## Your assignment
Write out only the opening lines of the entries, through the line with "D201: schottky 1N5819".

== Extracted entries ==

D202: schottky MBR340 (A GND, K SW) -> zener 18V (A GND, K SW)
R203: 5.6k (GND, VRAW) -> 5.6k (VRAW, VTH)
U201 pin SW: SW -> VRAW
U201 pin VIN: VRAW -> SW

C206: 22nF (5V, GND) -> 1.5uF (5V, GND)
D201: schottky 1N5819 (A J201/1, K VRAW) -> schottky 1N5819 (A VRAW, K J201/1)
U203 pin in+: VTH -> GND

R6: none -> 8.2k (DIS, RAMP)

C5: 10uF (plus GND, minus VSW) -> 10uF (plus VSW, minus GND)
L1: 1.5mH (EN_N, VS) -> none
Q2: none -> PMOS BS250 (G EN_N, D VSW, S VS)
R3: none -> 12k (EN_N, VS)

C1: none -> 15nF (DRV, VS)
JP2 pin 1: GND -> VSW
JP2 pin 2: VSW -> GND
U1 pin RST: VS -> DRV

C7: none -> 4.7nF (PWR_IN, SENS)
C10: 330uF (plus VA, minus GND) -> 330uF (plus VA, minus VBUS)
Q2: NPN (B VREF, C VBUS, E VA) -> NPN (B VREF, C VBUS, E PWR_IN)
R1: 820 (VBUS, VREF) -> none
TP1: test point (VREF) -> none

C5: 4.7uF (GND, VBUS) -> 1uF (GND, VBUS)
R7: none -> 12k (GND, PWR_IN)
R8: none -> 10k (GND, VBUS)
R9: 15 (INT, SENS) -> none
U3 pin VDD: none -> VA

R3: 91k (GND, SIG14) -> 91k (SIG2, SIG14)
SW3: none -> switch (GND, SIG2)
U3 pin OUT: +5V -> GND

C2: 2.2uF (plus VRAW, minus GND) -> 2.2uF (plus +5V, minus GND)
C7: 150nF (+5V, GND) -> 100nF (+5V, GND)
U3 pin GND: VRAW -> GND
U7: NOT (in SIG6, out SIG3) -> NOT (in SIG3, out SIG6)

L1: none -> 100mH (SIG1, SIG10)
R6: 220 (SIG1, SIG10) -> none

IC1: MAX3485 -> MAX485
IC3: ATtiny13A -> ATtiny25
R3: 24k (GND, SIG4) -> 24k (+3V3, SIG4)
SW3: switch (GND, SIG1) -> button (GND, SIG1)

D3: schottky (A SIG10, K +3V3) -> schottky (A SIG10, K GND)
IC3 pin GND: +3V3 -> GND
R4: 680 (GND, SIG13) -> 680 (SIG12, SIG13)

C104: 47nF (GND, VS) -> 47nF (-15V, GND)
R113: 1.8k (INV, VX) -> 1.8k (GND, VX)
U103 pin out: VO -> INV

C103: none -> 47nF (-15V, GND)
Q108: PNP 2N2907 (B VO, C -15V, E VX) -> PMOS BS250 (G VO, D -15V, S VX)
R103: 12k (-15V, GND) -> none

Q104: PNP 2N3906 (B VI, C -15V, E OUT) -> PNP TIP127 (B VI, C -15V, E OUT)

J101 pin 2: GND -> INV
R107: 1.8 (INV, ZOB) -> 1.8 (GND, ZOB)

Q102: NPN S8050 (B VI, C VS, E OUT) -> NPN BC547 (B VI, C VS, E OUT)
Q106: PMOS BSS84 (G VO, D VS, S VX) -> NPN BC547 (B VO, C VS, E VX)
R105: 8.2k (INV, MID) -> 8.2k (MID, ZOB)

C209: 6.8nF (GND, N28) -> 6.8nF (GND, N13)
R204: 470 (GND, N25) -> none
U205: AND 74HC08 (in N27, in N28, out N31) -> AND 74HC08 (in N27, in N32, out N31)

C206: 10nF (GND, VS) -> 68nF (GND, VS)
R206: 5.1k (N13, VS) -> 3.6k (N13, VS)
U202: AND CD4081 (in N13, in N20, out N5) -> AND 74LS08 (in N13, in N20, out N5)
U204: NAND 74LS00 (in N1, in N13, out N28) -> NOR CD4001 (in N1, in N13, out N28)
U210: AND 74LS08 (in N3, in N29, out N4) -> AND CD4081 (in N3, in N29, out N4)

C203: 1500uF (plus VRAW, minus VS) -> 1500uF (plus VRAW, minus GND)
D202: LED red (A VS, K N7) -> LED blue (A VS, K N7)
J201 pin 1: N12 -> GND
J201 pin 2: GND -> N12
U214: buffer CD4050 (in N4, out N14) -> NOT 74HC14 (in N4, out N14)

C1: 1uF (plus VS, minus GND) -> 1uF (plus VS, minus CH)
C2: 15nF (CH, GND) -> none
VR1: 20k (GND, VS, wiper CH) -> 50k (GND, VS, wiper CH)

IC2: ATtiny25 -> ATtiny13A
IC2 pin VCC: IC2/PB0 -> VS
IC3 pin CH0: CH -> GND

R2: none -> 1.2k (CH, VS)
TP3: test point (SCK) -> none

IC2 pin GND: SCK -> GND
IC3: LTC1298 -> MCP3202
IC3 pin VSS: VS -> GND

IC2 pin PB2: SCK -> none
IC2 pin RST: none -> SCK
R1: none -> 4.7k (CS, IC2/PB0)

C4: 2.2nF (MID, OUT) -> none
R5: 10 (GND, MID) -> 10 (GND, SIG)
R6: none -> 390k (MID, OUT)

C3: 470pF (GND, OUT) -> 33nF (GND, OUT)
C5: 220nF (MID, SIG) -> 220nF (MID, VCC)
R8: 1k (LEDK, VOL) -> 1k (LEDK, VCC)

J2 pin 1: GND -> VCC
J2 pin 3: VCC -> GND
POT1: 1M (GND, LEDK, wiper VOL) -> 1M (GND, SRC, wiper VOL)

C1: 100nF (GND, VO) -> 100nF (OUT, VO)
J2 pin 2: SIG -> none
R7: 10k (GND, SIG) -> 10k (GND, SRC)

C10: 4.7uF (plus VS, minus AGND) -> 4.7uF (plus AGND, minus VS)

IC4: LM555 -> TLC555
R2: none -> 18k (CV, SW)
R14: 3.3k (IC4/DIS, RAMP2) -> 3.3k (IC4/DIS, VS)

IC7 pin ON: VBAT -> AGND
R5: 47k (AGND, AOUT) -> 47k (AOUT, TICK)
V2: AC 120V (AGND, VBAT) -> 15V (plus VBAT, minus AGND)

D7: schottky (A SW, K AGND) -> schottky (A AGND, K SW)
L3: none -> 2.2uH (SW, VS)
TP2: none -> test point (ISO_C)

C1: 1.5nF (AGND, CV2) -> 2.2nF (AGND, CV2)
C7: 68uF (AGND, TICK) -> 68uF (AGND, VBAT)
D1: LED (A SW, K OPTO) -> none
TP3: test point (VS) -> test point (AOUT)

===

## Solution for this task
D202: schottky MBR340 (A GND, K SW) -> zener 18V (A GND, K SW)
R203: 5.6k (GND, VRAW) -> 5.6k (VRAW, VTH)
U201 pin SW: SW -> VRAW
U201 pin VIN: VRAW -> SW

C206: 22nF (5V, GND) -> 1.5uF (5V, GND)
D201: schottky 1N5819 (A J201/1, K VRAW) -> schottky 1N5819 (A VRAW, K J201/1)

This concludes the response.